**Work required:**
Reproduce exactly the lines from the top of the records below through the line holding "U1 pin GND: DGND -> +3V3".

(Extracted data entries)
"""

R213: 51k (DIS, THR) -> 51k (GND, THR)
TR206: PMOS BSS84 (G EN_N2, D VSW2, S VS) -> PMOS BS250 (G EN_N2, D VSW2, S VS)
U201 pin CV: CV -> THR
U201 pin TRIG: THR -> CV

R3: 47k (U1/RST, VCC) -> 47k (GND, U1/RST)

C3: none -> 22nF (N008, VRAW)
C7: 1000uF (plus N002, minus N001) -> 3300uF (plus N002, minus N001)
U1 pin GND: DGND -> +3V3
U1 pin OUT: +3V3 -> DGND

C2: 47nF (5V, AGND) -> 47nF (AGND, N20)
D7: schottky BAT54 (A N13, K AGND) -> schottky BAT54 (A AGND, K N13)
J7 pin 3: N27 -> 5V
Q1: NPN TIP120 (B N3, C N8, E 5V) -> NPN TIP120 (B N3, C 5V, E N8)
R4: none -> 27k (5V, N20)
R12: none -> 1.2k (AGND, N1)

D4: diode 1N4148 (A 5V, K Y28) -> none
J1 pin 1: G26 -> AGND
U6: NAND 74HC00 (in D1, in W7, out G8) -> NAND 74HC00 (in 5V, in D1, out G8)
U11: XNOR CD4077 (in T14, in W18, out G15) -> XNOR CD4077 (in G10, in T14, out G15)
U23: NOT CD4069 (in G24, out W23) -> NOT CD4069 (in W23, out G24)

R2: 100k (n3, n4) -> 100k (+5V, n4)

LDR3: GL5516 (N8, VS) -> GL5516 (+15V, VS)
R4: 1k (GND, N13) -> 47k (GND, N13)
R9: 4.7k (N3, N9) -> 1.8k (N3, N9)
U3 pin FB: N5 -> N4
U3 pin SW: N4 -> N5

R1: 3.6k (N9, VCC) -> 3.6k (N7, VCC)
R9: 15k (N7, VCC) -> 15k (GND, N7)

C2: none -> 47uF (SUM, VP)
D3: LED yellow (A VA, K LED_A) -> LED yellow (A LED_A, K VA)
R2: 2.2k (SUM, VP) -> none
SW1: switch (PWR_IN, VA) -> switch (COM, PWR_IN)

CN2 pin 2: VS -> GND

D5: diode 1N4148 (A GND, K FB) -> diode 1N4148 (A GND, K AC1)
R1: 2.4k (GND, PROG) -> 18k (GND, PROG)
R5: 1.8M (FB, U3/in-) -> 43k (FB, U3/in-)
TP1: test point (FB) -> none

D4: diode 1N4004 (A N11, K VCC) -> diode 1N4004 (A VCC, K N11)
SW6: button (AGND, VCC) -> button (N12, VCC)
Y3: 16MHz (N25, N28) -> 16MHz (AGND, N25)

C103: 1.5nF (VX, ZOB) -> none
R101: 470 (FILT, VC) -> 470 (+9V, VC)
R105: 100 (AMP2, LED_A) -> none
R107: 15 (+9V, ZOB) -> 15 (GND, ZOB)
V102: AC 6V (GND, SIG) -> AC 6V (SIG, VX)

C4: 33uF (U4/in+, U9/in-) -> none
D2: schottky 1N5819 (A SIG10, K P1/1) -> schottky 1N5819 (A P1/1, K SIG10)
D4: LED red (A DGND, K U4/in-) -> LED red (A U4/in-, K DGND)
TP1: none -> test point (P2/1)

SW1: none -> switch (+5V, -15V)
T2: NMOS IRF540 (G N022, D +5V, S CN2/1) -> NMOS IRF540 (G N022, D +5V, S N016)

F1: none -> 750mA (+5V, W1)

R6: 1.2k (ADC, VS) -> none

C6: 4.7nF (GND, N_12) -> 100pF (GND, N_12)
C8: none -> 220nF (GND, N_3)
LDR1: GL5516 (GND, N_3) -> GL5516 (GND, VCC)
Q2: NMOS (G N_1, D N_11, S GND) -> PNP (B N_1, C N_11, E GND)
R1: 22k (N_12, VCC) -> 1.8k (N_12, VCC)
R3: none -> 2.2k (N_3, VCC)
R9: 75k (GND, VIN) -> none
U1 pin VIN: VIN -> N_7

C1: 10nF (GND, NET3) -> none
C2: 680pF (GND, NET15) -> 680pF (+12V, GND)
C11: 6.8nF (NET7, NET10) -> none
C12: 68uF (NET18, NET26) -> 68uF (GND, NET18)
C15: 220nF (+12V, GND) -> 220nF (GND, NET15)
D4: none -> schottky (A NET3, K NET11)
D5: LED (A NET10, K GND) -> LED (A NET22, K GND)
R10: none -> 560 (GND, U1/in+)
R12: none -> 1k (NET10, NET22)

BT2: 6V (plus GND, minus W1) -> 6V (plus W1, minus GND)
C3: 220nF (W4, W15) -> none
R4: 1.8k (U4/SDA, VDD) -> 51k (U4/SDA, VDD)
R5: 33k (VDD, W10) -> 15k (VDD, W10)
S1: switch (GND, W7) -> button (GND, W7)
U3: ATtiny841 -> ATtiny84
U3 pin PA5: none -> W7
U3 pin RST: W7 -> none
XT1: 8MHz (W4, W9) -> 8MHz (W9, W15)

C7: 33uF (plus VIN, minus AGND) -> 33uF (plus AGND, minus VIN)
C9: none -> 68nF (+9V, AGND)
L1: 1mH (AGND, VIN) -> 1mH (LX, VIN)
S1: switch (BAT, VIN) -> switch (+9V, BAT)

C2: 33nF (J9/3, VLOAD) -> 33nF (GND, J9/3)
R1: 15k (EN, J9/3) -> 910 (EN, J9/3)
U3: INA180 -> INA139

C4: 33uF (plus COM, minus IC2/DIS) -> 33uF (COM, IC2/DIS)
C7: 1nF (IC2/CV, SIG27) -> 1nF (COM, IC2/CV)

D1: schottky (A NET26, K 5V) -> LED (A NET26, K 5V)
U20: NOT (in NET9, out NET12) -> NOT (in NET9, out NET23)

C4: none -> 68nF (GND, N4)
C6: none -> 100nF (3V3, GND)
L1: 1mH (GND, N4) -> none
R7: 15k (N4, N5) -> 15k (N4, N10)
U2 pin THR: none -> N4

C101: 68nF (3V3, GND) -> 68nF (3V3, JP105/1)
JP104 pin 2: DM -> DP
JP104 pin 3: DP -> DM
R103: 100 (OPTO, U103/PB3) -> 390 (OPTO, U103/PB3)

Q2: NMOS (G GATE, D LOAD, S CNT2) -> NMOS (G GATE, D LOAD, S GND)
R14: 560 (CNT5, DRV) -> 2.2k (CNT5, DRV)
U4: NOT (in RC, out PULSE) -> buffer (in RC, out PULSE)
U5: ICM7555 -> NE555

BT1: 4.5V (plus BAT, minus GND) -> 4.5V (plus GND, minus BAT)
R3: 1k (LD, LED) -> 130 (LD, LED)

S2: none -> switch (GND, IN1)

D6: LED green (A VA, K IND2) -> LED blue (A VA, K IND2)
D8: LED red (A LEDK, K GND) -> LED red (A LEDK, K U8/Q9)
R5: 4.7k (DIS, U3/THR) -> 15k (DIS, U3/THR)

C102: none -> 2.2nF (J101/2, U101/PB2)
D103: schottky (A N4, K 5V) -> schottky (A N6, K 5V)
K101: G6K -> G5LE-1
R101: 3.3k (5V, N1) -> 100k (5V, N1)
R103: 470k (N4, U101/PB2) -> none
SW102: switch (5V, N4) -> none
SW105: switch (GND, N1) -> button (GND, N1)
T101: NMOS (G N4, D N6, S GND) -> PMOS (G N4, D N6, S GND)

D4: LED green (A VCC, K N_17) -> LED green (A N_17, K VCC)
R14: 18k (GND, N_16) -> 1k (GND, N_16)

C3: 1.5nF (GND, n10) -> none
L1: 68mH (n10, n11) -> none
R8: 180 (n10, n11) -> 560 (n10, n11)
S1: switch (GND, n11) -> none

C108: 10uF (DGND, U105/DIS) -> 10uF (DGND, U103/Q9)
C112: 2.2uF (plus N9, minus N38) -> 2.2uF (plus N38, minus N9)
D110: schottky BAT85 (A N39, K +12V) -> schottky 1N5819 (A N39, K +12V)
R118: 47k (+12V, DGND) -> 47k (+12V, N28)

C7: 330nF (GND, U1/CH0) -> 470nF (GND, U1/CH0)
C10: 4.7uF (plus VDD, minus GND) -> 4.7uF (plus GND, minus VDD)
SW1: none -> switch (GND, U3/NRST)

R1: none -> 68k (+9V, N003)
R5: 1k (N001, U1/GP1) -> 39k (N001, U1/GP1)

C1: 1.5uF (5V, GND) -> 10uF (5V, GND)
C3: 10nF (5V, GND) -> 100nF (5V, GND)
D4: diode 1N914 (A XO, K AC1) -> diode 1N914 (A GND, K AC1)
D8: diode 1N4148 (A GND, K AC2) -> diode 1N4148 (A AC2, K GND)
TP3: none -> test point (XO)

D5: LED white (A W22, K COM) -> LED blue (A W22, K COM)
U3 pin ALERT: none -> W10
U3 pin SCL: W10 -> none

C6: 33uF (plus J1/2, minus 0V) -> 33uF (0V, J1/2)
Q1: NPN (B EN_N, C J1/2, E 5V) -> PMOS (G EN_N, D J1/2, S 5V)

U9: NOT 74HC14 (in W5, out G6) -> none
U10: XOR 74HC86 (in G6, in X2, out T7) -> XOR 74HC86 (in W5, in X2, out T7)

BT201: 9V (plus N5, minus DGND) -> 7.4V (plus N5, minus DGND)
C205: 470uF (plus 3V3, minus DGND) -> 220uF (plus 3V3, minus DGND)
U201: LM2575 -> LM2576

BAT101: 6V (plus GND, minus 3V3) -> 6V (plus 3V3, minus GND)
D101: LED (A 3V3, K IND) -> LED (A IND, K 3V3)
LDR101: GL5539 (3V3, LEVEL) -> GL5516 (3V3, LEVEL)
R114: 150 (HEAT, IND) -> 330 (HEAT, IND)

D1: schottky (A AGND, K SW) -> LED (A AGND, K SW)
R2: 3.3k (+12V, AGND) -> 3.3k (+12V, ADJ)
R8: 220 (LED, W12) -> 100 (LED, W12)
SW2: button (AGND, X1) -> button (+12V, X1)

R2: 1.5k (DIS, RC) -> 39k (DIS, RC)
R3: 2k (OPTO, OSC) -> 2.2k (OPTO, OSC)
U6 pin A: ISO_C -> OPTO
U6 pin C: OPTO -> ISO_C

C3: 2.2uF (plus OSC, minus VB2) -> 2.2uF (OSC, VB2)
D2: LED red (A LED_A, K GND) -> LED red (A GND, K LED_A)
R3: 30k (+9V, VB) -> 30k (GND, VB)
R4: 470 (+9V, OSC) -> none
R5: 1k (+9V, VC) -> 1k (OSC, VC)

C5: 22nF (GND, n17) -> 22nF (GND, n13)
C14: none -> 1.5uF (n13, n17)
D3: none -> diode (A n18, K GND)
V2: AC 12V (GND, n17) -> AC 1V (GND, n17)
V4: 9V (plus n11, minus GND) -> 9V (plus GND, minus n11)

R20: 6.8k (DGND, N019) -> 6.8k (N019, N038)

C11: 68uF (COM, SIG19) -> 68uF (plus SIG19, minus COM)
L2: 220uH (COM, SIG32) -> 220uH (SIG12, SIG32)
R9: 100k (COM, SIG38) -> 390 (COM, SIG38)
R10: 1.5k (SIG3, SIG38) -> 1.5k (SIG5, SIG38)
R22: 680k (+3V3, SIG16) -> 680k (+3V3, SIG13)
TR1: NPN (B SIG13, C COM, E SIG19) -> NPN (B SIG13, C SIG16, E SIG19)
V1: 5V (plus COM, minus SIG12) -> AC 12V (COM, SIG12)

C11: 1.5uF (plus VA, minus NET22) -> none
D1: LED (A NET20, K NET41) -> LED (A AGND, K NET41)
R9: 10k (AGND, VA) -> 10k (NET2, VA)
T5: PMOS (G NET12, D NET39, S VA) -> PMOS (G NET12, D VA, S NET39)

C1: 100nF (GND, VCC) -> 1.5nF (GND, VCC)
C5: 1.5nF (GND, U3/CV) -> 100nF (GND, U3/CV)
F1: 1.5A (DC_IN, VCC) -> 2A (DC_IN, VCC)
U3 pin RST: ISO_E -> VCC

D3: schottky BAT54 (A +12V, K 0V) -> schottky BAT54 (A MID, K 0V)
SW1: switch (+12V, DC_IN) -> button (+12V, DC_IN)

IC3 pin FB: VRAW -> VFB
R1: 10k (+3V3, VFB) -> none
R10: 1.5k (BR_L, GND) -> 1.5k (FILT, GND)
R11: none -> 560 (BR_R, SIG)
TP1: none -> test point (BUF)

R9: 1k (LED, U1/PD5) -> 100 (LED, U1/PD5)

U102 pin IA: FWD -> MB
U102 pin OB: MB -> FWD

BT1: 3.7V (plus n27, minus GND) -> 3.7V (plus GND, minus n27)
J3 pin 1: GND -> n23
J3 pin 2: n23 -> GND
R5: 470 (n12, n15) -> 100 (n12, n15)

"""

**Result of this task:**
R213: 51k (DIS, THR) -> 51k (GND, THR)
TR206: PMOS BSS84 (G EN_N2, D VSW2, S VS) -> PMOS BS250 (G EN_N2, D VSW2, S VS)
U201 pin CV: CV -> THR
U201 pin TRIG: THR -> CV

R3: 47k (U1/RST, VCC) -> 47k (GND, U1/RST)

C3: none -> 22nF (N008, VRAW)
C7: 1000uF (plus N002, minus N001) -> 3300uF (plus N002, minus N001)
U1 pin GND: DGND -> +3V3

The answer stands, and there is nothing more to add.